DATA IN THIS EXERCISE>
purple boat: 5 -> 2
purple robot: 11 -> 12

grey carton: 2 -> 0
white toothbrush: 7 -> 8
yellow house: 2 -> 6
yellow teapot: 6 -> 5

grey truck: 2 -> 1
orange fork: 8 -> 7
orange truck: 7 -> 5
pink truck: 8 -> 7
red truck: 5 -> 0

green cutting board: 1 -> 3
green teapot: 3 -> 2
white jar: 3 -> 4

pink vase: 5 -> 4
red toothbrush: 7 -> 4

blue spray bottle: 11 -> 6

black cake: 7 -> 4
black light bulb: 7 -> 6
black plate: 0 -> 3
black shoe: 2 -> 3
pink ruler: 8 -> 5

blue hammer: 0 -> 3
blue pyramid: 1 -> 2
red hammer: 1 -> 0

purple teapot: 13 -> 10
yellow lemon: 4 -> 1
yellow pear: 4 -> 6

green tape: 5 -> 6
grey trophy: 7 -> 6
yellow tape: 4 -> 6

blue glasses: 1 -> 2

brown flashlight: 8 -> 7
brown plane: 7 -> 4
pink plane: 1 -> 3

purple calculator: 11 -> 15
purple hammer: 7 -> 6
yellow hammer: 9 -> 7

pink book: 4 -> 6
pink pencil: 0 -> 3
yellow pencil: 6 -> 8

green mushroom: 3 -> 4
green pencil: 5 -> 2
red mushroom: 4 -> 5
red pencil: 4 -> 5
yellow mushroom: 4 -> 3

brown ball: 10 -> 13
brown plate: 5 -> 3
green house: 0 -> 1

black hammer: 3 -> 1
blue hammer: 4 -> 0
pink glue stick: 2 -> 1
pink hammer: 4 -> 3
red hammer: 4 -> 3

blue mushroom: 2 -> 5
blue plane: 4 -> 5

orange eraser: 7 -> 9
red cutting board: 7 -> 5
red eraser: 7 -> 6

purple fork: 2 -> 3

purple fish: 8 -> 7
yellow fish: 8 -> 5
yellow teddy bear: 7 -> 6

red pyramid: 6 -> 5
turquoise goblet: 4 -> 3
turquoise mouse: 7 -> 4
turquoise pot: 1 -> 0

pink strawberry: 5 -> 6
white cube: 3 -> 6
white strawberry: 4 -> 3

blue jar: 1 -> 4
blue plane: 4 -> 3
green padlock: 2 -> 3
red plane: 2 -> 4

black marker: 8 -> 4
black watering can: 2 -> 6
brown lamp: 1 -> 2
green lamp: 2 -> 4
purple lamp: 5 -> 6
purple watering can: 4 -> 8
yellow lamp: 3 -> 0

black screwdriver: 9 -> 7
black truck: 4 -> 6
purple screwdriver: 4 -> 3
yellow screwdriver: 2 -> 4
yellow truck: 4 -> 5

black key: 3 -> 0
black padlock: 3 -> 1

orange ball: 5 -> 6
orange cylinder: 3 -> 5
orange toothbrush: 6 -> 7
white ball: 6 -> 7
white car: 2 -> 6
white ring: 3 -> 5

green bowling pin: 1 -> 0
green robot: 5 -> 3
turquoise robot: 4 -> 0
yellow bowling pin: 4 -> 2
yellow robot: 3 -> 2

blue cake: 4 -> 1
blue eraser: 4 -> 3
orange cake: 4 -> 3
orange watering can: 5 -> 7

TRY IT>
Copy every entry above word for word.

SOLUTION TO THE PROBLEM>
purple boat: 5 -> 2
purple robot: 11 -> 12

grey carton: 2 -> 0
white toothbrush: 7 -> 8
yellow house: 2 -> 6
yellow teapot: 6 -> 5

grey truck: 2 -> 1
orange fork: 8 -> 7
orange truck: 7 -> 5
pink truck: 8 -> 7
red truck: 5 -> 0

green cutting board: 1 -> 3
green teapot: 3 -> 2
white jar: 3 -> 4

pink vase: 5 -> 4
red toothbrush: 7 -> 4

blue spray bottle: 11 -> 6

black cake: 7 -> 4
black light bulb: 7 -> 6
black plate: 0 -> 3
black shoe: 2 -> 3
pink ruler: 8 -> 5

blue hammer: 0 -> 3
blue pyramid: 1 -> 2
red hammer: 1 -> 0

purple teapot: 13 -> 10
yellow lemon: 4 -> 1
yellow pear: 4 -> 6

green tape: 5 -> 6
grey trophy: 7 -> 6
yellow tape: 4 -> 6

blue glasses: 1 -> 2

brown flashlight: 8 -> 7
brown plane: 7 -> 4
pink plane: 1 -> 3

purple calculator: 11 -> 15
purple hammer: 7 -> 6
yellow hammer: 9 -> 7

pink book: 4 -> 6
pink pencil: 0 -> 3
yellow pencil: 6 -> 8

green mushroom: 3 -> 4
green pencil: 5 -> 2
red mushroom: 4 -> 5
red pencil: 4 -> 5
yellow mushroom: 4 -> 3

brown ball: 10 -> 13
brown plate: 5 -> 3
green house: 0 -> 1

black hammer: 3 -> 1
blue hammer: 4 -> 0
pink glue stick: 2 -> 1
pink hammer: 4 -> 3
red hammer: 4 -> 3

blue mushroom: 2 -> 5
blue plane: 4 -> 5

orange eraser: 7 -> 9
red cutting board: 7 -> 5
red eraser: 7 -> 6

purple fork: 2 -> 3

purple fish: 8 -> 7
yellow fish: 8 -> 5
yellow teddy bear: 7 -> 6

red pyramid: 6 -> 5
turquoise goblet: 4 -> 3
turquoise mouse: 7 -> 4
turquoise pot: 1 -> 0

pink strawberry: 5 -> 6
white cube: 3 -> 6
white strawberry: 4 -> 3

blue jar: 1 -> 4
blue plane: 4 -> 3
green padlock: 2 -> 3
red plane: 2 -> 4

black marker: 8 -> 4
black watering can: 2 -> 6
brown lamp: 1 -> 2
green lamp: 2 -> 4
purple lamp: 5 -> 6
purple watering can: 4 -> 8
yellow lamp: 3 -> 0

black screwdriver: 9 -> 7
black truck: 4 -> 6
purple screwdriver: 4 -> 3
yellow screwdriver: 2 -> 4
yellow truck: 4 -> 5

black key: 3 -> 0
black padlock: 3 -> 1

orange ball: 5 -> 6
orange cylinder: 3 -> 5
orange toothbrush: 6 -> 7
white ball: 6 -> 7
white car: 2 -> 6
white ring: 3 -> 5

green bowling pin: 1 -> 0
green robot: 5 -> 3
turquoise robot: 4 -> 0
yellow bowling pin: 4 -> 2
yellow robot: 3 -> 2

blue cake: 4 -> 1
blue eraser: 4 -> 3
orange cake: 4 -> 3
orange watering can: 5 -> 7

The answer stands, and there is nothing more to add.